**Object change listings**:

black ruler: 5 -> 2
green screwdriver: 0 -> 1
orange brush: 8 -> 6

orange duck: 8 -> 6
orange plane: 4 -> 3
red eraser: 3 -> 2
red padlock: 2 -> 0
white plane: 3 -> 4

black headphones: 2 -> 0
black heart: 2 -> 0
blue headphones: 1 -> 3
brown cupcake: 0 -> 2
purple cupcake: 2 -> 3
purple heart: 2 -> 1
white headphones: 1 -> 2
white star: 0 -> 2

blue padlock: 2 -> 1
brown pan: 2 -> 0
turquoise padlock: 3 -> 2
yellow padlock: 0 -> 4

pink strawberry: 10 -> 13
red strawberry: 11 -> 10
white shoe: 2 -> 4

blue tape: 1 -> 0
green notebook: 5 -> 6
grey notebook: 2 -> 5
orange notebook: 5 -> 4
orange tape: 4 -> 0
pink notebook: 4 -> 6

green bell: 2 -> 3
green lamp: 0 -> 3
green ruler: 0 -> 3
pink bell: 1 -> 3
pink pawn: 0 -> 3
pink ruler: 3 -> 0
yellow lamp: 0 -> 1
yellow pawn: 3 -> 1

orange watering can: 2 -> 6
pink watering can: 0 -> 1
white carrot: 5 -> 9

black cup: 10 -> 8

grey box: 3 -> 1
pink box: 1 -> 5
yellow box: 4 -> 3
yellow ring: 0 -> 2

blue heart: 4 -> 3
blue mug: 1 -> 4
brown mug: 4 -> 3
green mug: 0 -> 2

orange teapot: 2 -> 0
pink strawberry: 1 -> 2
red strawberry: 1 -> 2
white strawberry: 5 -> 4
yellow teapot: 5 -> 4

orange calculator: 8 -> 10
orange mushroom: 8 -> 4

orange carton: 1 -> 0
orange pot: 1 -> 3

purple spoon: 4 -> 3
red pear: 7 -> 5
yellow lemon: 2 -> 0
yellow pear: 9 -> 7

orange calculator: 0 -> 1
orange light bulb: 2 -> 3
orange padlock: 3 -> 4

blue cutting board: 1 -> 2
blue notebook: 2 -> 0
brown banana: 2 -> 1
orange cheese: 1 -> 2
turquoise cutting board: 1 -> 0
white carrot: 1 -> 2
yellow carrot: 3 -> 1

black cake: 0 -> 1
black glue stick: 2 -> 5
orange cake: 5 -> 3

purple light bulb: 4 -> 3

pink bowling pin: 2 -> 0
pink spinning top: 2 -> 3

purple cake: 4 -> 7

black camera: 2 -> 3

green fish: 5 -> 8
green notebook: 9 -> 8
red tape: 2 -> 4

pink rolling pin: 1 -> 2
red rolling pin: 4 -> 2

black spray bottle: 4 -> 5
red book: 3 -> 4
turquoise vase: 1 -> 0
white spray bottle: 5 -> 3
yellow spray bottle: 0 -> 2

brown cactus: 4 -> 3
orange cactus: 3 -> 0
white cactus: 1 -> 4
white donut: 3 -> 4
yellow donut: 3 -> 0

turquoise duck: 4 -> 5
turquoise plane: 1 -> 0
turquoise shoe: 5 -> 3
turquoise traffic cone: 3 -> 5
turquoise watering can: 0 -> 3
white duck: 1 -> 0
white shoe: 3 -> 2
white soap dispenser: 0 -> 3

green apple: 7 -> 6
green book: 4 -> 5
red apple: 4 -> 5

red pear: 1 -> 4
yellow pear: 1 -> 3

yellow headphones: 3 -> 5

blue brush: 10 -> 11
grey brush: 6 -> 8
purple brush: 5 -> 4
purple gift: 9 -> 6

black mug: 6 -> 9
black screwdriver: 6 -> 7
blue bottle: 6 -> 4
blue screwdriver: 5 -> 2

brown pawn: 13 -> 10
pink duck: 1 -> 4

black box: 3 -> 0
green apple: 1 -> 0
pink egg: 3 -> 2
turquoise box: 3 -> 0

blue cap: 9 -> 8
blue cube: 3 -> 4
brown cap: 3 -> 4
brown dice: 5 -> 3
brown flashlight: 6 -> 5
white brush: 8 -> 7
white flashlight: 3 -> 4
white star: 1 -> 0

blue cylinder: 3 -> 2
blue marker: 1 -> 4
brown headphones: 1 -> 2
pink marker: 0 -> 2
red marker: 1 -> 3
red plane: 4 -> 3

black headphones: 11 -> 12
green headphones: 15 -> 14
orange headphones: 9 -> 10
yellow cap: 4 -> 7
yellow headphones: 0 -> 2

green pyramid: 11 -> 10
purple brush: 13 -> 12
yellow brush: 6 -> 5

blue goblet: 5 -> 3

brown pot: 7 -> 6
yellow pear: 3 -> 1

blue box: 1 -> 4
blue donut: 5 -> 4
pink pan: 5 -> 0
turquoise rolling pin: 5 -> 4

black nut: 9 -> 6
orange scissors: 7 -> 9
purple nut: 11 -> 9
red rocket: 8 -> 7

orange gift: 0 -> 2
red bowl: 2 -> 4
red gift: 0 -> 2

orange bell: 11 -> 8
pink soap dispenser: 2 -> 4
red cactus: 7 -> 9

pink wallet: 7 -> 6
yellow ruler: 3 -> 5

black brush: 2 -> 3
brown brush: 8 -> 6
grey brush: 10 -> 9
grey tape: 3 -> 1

**Exercise goal**: Above are the records. Print exactly, and only, the lines from the line with "blue mug: 1 -> 4" to the line with "blue screwdriver: 5 -> 2", both inclusive.

**Finished exercise**:
blue mug: 1 -> 4
brown mug: 4 -> 3
green mug: 0 -> 2

orange teapot: 2 -> 0
pink strawberry: 1 -> 2
red strawberry: 1 -> 2
white strawberry: 5 -> 4
yellow teapot: 5 -> 4

orange calculator: 8 -> 10
orange mushroom: 8 -> 4

orange carton: 1 -> 0
orange pot: 1 -> 3

purple spoon: 4 -> 3
red pear: 7 -> 5
yellow lemon: 2 -> 0
yellow pear: 9 -> 7

orange calculator: 0 -> 1
orange light bulb: 2 -> 3
orange padlock: 3 -> 4

blue cutting board: 1 -> 2
blue notebook: 2 -> 0
brown banana: 2 -> 1
orange cheese: 1 -> 2
turquoise cutting board: 1 -> 0
white carrot: 1 -> 2
yellow carrot: 3 -> 1

black cake: 0 -> 1
black glue stick: 2 -> 5
orange cake: 5 -> 3

purple light bulb: 4 -> 3

pink bowling pin: 2 -> 0
pink spinning top: 2 -> 3

purple cake: 4 -> 7

black camera: 2 -> 3

green fish: 5 -> 8
green notebook: 9 -> 8
red tape: 2 -> 4

pink rolling pin: 1 -> 2
red rolling pin: 4 -> 2

black spray bottle: 4 -> 5
red book: 3 -> 4
turquoise vase: 1 -> 0
white spray bottle: 5 -> 3
yellow spray bottle: 0 -> 2

brown cactus: 4 -> 3
orange cactus: 3 -> 0
white cactus: 1 -> 4
white donut: 3 -> 4
yellow donut: 3 -> 0

turquoise duck: 4 -> 5
turquoise plane: 1 -> 0
turquoise shoe: 5 -> 3
turquoise traffic cone: 3 -> 5
turquoise watering can: 0 -> 3
white duck: 1 -> 0
white shoe: 3 -> 2
white soap dispenser: 0 -> 3

green apple: 7 -> 6
green book: 4 -> 5
red apple: 4 -> 5

red pear: 1 -> 4
yellow pear: 1 -> 3

yellow headphones: 3 -> 5

blue brush: 10 -> 11
grey brush: 6 -> 8
purple brush: 5 -> 4
purple gift: 9 -> 6

black mug: 6 -> 9
black screwdriver: 6 -> 7
blue bottle: 6 -> 4
blue screwdriver: 5 -> 2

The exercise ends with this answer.